[Item coordinate data]
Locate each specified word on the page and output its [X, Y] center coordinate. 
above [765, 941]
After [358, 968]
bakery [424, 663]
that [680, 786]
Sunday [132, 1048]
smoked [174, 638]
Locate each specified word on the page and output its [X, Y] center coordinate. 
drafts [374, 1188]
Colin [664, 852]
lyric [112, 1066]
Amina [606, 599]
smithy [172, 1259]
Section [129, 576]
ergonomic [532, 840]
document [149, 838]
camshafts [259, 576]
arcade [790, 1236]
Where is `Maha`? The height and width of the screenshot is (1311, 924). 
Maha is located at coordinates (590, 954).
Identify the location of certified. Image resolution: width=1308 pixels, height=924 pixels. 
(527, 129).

DIRECTIVE:
Identify each line in the material above that contains the word "Maha" with exactly that capitalization, and copy those lines.

EXERCISE OUTPUT:
Where is `Maha`? The height and width of the screenshot is (1311, 924). 
Maha is located at coordinates (590, 954).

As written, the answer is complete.